- **RECORDS FOR THE EXERCISE**
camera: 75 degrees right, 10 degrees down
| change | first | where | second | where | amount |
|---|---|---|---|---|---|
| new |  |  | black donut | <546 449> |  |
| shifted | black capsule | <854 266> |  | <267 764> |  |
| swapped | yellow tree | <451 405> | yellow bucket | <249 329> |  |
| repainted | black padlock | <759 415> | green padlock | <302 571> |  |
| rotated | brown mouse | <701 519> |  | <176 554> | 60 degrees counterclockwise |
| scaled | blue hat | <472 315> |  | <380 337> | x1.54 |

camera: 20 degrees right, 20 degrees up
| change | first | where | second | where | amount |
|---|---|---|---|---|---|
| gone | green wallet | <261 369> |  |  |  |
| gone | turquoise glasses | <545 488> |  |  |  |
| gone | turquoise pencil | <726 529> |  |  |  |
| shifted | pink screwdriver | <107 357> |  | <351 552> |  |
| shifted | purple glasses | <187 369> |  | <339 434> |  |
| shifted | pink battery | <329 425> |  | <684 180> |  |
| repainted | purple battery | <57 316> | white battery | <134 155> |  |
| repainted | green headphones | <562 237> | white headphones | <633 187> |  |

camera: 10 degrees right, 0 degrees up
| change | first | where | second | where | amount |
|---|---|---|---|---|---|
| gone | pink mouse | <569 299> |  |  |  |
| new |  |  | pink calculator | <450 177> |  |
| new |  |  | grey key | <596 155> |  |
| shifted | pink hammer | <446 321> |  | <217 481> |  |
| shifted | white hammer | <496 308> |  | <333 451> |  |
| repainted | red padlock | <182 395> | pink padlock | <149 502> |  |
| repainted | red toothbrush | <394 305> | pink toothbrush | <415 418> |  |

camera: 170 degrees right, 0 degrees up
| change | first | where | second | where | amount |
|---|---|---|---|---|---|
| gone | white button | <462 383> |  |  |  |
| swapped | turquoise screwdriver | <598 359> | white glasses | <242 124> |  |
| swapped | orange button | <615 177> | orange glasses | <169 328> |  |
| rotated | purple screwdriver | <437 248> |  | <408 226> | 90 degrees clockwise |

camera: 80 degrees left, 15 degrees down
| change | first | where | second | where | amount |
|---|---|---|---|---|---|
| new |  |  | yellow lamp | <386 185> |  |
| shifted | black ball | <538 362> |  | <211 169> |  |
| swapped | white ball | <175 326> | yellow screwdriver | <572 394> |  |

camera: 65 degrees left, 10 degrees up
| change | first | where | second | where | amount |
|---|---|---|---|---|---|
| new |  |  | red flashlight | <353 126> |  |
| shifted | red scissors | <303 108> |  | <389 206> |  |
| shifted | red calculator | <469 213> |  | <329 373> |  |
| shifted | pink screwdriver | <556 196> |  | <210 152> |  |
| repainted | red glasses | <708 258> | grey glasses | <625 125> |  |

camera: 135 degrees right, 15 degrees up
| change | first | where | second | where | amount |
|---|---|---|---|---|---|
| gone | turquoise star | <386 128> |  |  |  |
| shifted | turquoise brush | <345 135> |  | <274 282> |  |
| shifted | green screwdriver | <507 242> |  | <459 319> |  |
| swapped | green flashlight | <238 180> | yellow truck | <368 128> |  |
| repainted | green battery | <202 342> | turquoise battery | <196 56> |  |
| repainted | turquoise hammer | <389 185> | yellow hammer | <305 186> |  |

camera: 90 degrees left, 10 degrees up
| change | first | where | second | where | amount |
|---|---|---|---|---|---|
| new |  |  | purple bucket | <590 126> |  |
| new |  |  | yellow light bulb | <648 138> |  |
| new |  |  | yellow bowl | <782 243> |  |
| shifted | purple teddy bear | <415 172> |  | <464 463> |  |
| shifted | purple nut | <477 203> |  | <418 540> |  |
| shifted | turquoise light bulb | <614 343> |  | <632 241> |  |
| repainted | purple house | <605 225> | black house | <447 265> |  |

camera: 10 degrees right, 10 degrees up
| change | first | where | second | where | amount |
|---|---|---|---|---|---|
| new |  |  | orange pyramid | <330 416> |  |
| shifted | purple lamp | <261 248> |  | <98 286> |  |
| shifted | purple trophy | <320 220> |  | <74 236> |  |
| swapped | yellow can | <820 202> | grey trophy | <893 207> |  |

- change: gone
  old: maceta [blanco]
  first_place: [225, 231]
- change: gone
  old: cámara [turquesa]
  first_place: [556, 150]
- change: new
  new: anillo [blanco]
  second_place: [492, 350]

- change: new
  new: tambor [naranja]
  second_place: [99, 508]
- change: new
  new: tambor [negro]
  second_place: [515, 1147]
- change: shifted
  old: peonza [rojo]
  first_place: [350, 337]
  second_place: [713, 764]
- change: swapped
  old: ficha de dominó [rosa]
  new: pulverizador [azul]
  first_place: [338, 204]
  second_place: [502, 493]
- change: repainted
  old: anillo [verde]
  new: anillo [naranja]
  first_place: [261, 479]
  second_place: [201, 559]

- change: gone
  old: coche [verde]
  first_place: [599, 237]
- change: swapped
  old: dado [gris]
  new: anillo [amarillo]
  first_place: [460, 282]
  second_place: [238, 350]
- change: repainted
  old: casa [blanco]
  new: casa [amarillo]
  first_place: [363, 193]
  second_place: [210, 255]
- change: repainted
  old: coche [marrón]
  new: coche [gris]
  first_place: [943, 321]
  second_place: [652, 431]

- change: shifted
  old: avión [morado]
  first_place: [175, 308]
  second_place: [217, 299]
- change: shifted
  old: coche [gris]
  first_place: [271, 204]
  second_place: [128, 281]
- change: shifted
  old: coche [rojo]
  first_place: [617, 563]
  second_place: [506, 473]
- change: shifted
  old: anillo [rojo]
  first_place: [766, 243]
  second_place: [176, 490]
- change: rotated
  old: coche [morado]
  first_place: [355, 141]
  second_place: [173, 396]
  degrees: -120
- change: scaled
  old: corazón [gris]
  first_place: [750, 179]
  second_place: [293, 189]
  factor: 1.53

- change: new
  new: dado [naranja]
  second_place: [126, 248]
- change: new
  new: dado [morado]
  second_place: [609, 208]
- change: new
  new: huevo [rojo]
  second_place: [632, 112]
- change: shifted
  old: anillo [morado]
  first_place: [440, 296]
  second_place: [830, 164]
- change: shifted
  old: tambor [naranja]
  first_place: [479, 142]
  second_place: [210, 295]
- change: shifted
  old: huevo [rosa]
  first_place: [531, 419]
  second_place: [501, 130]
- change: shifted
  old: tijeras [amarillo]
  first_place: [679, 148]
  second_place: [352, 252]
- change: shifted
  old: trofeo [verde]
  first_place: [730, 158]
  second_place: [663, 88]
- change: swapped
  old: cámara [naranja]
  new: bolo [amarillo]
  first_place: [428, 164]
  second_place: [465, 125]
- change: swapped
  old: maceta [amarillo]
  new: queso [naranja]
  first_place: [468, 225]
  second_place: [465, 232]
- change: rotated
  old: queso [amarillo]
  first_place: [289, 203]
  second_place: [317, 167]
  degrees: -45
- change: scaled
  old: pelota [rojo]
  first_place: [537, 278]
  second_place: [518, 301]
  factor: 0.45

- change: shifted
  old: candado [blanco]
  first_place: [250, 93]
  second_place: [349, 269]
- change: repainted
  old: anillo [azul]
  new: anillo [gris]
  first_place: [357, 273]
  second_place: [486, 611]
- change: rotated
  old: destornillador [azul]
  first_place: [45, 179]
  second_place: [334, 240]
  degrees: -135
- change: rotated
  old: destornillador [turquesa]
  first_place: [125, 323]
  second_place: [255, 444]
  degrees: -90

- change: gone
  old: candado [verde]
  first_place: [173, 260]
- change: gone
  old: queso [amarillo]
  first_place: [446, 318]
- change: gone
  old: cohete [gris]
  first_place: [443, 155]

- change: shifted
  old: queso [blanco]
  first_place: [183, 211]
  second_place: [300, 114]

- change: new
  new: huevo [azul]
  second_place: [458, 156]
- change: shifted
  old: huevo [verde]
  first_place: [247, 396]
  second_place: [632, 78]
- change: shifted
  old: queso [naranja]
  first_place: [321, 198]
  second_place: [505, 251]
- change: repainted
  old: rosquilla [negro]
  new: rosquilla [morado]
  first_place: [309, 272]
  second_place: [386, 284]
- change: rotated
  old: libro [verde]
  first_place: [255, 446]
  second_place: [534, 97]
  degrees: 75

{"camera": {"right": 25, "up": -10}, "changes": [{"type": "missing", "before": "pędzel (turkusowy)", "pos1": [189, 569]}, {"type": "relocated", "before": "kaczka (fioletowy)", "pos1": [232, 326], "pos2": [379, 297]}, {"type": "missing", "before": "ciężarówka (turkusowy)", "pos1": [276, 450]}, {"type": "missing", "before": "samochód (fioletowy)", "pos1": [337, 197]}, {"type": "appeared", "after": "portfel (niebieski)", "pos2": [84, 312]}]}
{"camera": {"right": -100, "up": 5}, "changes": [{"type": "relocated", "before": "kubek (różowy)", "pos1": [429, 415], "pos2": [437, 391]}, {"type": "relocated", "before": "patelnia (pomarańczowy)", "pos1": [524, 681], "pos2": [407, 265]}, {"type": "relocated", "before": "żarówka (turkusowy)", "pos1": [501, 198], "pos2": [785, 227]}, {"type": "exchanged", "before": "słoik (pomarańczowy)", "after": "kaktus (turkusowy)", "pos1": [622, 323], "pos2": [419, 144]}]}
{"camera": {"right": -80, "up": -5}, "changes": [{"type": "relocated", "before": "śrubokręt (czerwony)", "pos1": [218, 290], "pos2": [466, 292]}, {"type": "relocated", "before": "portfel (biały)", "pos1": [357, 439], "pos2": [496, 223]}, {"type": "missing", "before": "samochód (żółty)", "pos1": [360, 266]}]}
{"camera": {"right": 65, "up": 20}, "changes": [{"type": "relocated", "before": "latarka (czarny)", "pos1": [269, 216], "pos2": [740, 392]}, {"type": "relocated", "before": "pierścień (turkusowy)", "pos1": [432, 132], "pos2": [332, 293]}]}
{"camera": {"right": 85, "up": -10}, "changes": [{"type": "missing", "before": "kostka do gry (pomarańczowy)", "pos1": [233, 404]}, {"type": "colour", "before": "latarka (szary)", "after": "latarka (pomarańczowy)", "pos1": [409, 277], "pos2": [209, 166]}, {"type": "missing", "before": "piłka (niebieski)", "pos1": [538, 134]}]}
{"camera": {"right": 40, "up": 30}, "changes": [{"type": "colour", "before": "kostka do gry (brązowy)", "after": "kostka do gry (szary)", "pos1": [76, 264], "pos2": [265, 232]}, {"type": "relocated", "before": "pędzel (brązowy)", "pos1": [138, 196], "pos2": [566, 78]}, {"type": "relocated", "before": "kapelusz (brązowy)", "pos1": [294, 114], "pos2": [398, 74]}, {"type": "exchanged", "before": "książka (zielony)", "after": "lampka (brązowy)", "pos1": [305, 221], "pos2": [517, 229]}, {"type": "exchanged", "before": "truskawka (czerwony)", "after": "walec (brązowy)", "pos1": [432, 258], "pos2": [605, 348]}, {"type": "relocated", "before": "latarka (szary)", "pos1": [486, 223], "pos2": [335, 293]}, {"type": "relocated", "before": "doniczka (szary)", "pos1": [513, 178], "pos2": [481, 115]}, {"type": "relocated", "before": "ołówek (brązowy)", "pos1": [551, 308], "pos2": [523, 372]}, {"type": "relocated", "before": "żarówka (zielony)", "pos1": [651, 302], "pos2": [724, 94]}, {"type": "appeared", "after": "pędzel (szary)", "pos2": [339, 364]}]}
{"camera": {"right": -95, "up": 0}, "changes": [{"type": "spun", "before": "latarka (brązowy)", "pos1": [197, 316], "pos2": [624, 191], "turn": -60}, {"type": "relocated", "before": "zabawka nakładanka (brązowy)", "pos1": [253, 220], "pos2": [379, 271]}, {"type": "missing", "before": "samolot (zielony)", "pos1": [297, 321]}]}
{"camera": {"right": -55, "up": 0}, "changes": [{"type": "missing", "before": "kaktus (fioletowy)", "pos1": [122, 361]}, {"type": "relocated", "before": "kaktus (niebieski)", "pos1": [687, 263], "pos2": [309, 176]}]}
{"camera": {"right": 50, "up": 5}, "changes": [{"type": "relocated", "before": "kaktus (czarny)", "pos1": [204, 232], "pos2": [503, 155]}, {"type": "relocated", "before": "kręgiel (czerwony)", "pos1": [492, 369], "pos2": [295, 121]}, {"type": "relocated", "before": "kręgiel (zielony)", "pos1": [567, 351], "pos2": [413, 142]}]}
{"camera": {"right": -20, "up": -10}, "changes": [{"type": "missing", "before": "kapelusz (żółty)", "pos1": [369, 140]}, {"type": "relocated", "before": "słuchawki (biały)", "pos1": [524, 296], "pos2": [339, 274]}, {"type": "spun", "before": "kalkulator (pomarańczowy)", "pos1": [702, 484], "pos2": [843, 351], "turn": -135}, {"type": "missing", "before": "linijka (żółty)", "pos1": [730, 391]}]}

- **WHAT YOU ARE ASKED TO DO**
Every line that holds the word "negro" should be copied from the records above.

- **PROBLEM SOLUTION**
  new: tambor [negro]
  old: rosquilla [negro]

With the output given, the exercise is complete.